Starting from the first line below, count the lines carrying the string "DIGITS" and answer with the count by itself.

(Revision tracking records)
########################################

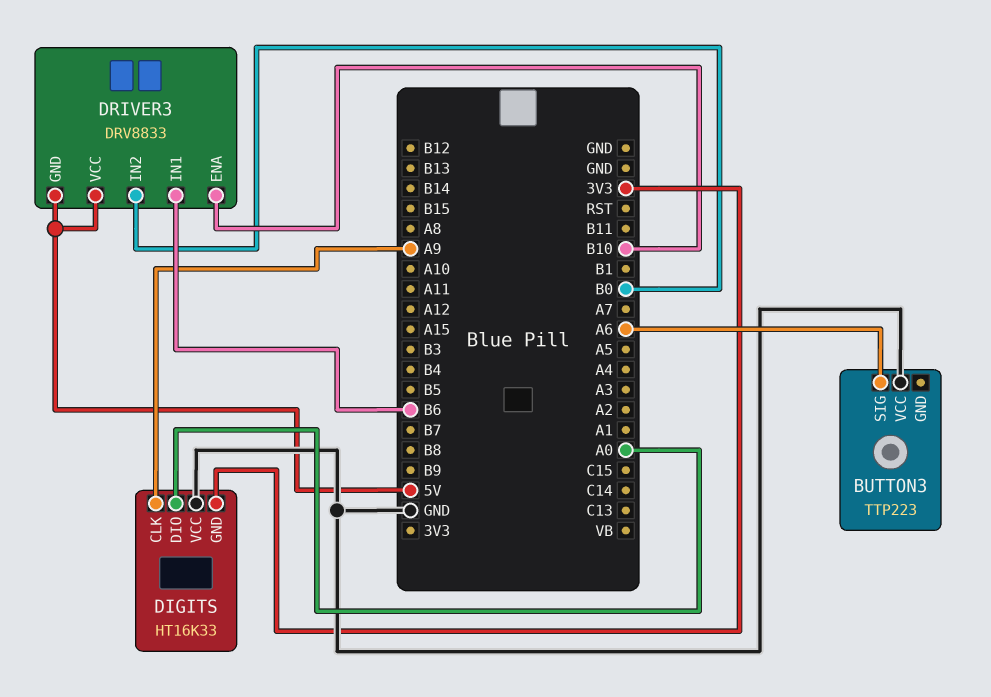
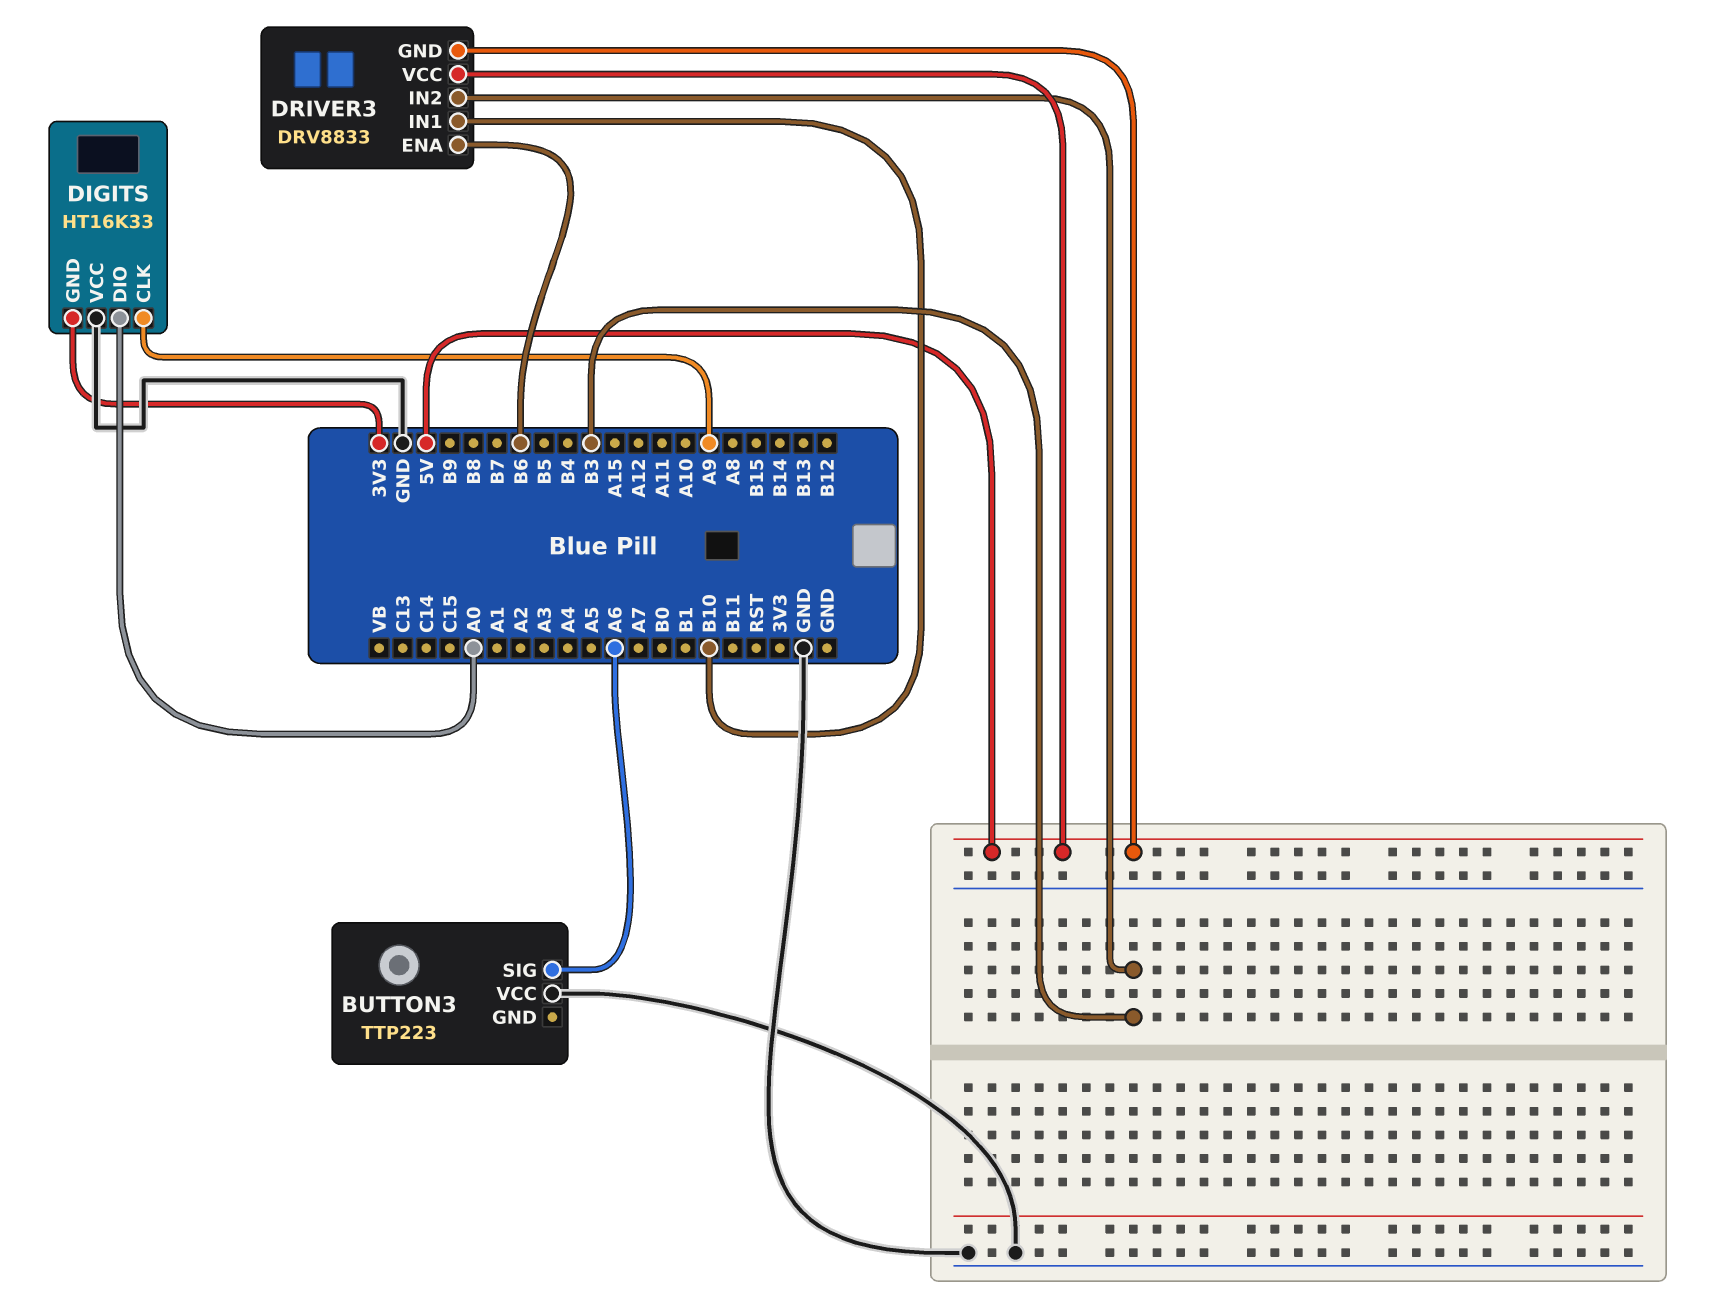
DRIVER3 pin ENA: B10 -> B6
DRIVER3 pin IN1: B6 -> B10
DRIVER3 pin IN2: B0 -> B3

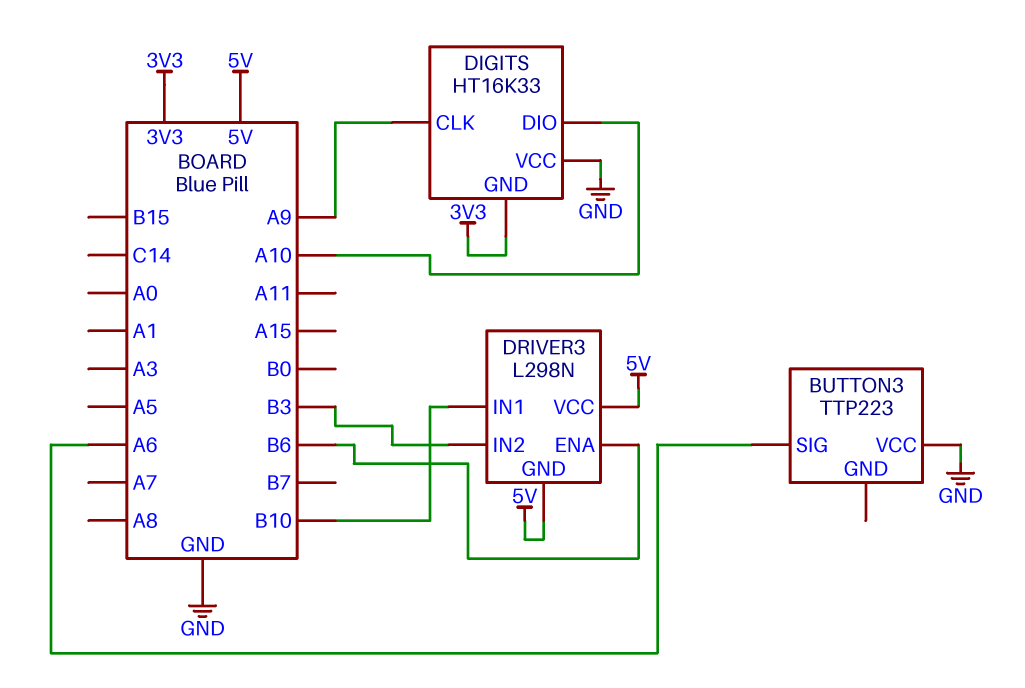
DIGITS pin DIO: A0 -> A10
DRIVER3: DRV8833 -> L298N

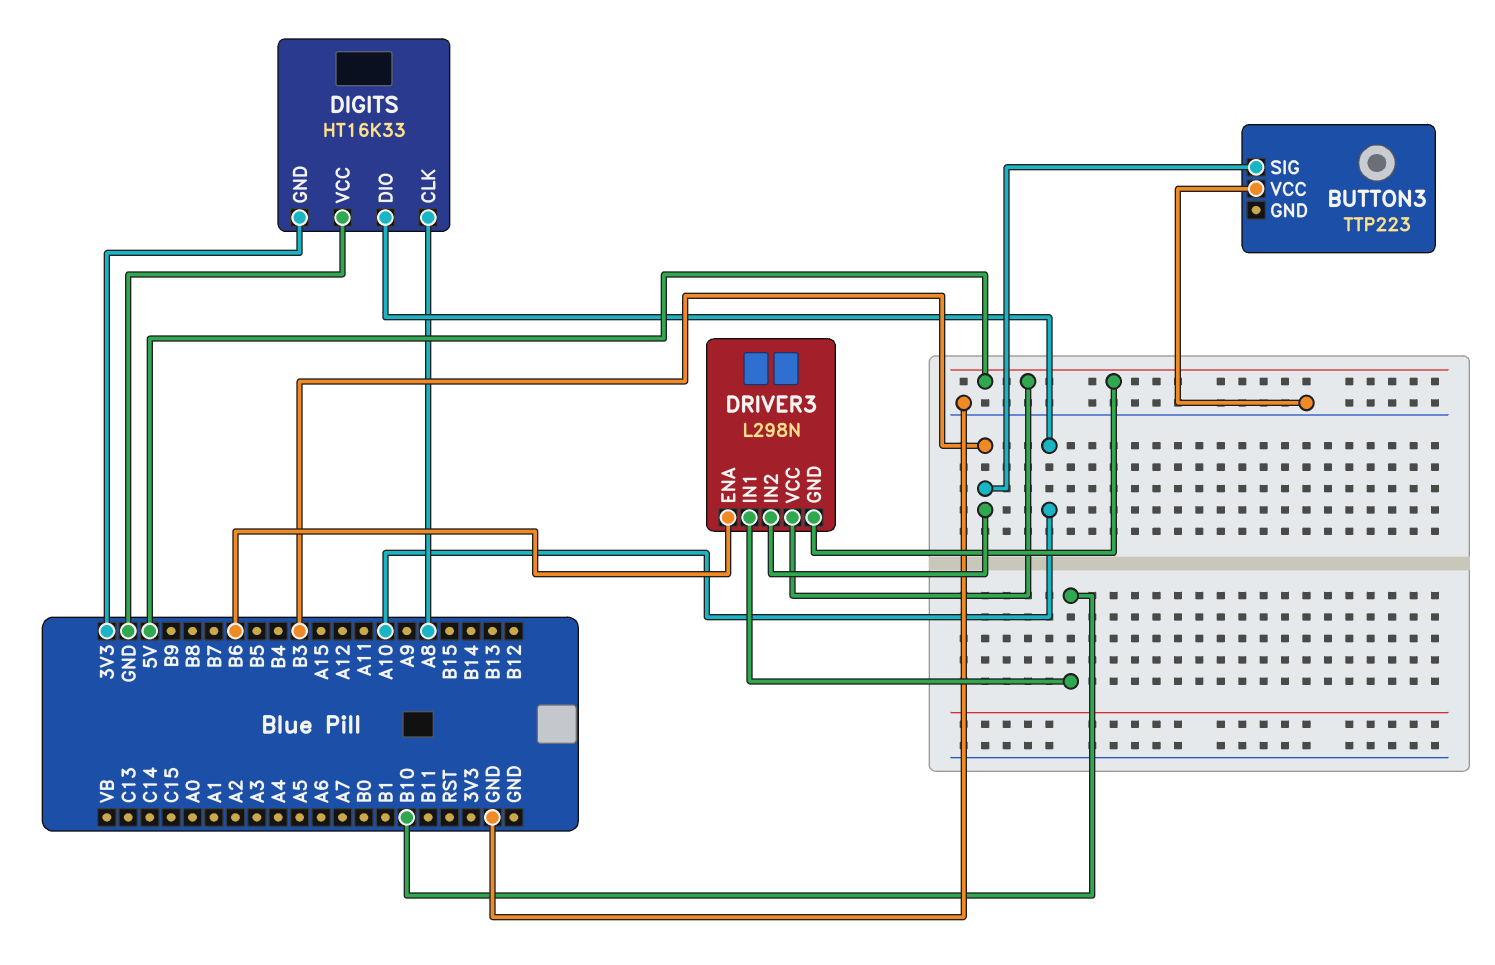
BUTTON3 pin SIG: A6 -> B3
DIGITS pin CLK: A9 -> A8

########################################

▸ **RESPONSE TO THIS TASK**
2